• **Task to complete**: Please reproduce all of the entries exactly, without omitting any.

• **Extracted records**:
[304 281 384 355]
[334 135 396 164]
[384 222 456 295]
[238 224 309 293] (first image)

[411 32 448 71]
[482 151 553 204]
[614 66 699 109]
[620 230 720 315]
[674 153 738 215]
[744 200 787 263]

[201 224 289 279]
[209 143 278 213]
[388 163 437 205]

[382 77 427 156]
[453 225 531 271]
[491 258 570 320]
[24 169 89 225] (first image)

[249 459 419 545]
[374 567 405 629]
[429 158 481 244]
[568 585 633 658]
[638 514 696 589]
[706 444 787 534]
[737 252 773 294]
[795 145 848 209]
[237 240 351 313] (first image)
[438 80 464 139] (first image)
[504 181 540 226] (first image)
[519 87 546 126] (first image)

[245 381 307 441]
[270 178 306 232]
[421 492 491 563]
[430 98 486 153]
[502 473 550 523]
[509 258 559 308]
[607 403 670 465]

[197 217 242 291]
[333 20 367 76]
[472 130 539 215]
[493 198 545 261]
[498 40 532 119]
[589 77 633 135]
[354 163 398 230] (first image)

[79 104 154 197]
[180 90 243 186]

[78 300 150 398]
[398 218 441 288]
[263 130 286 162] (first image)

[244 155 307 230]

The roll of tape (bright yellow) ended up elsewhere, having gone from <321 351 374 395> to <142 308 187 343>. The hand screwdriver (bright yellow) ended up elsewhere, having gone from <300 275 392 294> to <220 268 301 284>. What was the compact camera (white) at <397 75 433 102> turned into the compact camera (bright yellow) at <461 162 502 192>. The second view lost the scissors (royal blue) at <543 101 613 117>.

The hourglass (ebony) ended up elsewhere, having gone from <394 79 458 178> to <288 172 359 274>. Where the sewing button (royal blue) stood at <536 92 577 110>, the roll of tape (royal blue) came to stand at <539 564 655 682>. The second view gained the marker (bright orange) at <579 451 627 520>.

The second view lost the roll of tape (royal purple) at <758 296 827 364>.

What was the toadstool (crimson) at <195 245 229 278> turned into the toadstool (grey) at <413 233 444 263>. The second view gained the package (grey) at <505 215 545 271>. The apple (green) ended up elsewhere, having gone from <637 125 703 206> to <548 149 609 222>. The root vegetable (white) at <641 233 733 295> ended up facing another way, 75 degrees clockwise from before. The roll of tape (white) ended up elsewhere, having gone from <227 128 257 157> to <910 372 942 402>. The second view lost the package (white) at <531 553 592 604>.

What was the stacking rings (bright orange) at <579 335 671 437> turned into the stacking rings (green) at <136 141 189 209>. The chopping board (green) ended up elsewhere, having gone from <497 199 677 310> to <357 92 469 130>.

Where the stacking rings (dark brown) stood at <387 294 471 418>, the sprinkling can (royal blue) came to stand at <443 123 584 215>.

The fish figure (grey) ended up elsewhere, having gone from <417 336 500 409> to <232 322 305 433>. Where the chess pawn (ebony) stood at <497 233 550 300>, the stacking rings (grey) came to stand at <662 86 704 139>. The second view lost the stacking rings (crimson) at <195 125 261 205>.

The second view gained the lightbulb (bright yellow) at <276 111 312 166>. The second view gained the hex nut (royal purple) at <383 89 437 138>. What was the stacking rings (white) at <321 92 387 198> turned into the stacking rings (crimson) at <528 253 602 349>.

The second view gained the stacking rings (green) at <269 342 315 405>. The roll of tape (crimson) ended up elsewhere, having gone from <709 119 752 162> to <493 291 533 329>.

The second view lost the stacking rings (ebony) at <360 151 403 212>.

• **Answer section**:
[304 281 384 355]
[334 135 396 164]
[384 222 456 295]
[238 224 309 293] (first image)

[411 32 448 71]
[482 151 553 204]
[614 66 699 109]
[620 230 720 315]
[674 153 738 215]
[744 200 787 263]

[201 224 289 279]
[209 143 278 213]
[388 163 437 205]

[382 77 427 156]
[453 225 531 271]
[491 258 570 320]
[24 169 89 225] (first image)

[249 459 419 545]
[374 567 405 629]
[429 158 481 244]
[568 585 633 658]
[638 514 696 589]
[706 444 787 534]
[737 252 773 294]
[795 145 848 209]
[237 240 351 313] (first image)
[438 80 464 139] (first image)
[504 181 540 226] (first image)
[519 87 546 126] (first image)

[245 381 307 441]
[270 178 306 232]
[421 492 491 563]
[430 98 486 153]
[502 473 550 523]
[509 258 559 308]
[607 403 670 465]

[197 217 242 291]
[333 20 367 76]
[472 130 539 215]
[493 198 545 261]
[498 40 532 119]
[589 77 633 135]
[354 163 398 230] (first image)

[79 104 154 197]
[180 90 243 186]

[78 300 150 398]
[398 218 441 288]
[263 130 286 162] (first image)

[244 155 307 230]

The roll of tape (bright yellow) ended up elsewhere, having gone from <321 351 374 395> to <142 308 187 343>. The hand screwdriver (bright yellow) ended up elsewhere, having gone from <300 275 392 294> to <220 268 301 284>. What was the compact camera (white) at <397 75 433 102> turned into the compact camera (bright yellow) at <461 162 502 192>. The second view lost the scissors (royal blue) at <543 101 613 117>.

The hourglass (ebony) ended up elsewhere, having gone from <394 79 458 178> to <288 172 359 274>. Where the sewing button (royal blue) stood at <536 92 577 110>, the roll of tape (royal blue) came to stand at <539 564 655 682>. The second view gained the marker (bright orange) at <579 451 627 520>.

The second view lost the roll of tape (royal purple) at <758 296 827 364>.

What was the toadstool (crimson) at <195 245 229 278> turned into the toadstool (grey) at <413 233 444 263>. The second view gained the package (grey) at <505 215 545 271>. The apple (green) ended up elsewhere, having gone from <637 125 703 206> to <548 149 609 222>. The root vegetable (white) at <641 233 733 295> ended up facing another way, 75 degrees clockwise from before. The roll of tape (white) ended up elsewhere, having gone from <227 128 257 157> to <910 372 942 402>. The second view lost the package (white) at <531 553 592 604>.

What was the stacking rings (bright orange) at <579 335 671 437> turned into the stacking rings (green) at <136 141 189 209>. The chopping board (green) ended up elsewhere, having gone from <497 199 677 310> to <357 92 469 130>.

Where the stacking rings (dark brown) stood at <387 294 471 418>, the sprinkling can (royal blue) came to stand at <443 123 584 215>.

The fish figure (grey) ended up elsewhere, having gone from <417 336 500 409> to <232 322 305 433>. Where the chess pawn (ebony) stood at <497 233 550 300>, the stacking rings (grey) came to stand at <662 86 704 139>. The second view lost the stacking rings (crimson) at <195 125 261 205>.

The second view gained the lightbulb (bright yellow) at <276 111 312 166>. The second view gained the hex nut (royal purple) at <383 89 437 138>. What was the stacking rings (white) at <321 92 387 198> turned into the stacking rings (crimson) at <528 253 602 349>.

The second view gained the stacking rings (green) at <269 342 315 405>. The roll of tape (crimson) ended up elsewhere, having gone from <709 119 752 162> to <493 291 533 329>.

The second view lost the stacking rings (ebony) at <360 151 403 212>.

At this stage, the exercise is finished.